§ Your objective: Each line below with the string "screwdriver" should be copied.
Start of Block
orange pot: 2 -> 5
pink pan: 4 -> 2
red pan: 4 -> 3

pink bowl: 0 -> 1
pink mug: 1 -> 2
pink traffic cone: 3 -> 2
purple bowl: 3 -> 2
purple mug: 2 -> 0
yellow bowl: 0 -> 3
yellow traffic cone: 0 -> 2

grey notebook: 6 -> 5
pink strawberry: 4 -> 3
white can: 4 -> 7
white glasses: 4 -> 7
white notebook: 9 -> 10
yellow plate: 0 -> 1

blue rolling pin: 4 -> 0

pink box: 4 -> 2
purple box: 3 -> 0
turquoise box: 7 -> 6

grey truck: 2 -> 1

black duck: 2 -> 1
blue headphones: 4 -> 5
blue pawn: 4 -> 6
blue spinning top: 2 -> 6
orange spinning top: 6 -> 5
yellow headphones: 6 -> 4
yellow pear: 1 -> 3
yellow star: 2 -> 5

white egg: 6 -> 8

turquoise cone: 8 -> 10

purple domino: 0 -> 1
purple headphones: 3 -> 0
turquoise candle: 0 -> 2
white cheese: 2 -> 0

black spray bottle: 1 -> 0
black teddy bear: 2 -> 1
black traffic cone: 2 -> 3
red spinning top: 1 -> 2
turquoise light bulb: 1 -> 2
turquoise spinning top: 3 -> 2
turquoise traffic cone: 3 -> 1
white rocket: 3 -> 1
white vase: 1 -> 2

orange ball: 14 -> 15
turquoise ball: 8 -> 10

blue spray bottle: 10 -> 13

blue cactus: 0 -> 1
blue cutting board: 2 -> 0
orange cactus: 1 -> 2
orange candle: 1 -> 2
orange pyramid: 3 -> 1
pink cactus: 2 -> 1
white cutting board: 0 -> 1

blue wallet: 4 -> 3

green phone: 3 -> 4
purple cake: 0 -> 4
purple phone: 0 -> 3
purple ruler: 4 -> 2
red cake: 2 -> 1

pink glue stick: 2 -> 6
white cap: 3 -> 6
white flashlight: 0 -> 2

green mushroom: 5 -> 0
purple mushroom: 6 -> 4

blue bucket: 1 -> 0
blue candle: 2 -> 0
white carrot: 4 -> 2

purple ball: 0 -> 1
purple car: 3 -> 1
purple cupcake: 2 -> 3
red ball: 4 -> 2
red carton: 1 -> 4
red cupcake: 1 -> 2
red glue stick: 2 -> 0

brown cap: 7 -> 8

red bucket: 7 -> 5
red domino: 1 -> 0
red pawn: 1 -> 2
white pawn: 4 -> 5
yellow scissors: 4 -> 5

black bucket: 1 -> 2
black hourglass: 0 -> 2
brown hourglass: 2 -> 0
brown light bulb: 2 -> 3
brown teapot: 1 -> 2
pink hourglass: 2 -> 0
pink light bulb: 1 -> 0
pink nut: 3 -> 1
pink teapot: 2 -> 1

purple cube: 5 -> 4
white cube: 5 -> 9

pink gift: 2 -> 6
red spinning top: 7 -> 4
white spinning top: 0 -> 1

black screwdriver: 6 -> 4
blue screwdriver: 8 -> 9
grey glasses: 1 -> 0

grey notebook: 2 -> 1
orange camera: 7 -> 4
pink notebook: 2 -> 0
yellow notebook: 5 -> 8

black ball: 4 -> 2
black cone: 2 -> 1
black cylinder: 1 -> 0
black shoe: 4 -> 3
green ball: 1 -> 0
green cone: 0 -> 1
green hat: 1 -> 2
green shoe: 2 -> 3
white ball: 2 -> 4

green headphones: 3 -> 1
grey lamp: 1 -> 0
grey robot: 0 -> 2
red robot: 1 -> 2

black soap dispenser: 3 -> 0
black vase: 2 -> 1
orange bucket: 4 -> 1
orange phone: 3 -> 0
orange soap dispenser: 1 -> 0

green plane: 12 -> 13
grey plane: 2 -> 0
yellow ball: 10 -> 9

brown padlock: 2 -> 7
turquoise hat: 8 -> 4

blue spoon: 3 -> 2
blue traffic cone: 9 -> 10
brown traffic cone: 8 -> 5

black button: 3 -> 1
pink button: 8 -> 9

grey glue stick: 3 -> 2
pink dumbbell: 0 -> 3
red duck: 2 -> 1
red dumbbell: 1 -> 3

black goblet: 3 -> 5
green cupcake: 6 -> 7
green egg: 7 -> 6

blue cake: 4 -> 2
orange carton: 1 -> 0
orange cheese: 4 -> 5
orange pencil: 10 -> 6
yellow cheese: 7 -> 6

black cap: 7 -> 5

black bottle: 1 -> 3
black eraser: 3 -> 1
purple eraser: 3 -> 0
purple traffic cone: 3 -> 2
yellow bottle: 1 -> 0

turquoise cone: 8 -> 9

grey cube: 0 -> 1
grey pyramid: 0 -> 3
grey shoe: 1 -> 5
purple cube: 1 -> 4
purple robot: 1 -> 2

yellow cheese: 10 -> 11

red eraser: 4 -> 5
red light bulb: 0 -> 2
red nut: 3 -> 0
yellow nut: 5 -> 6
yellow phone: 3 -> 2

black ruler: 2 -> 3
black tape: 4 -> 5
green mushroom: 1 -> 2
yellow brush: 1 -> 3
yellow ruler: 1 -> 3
End of Block
§ Your response:
black screwdriver: 6 -> 4
blue screwdriver: 8 -> 9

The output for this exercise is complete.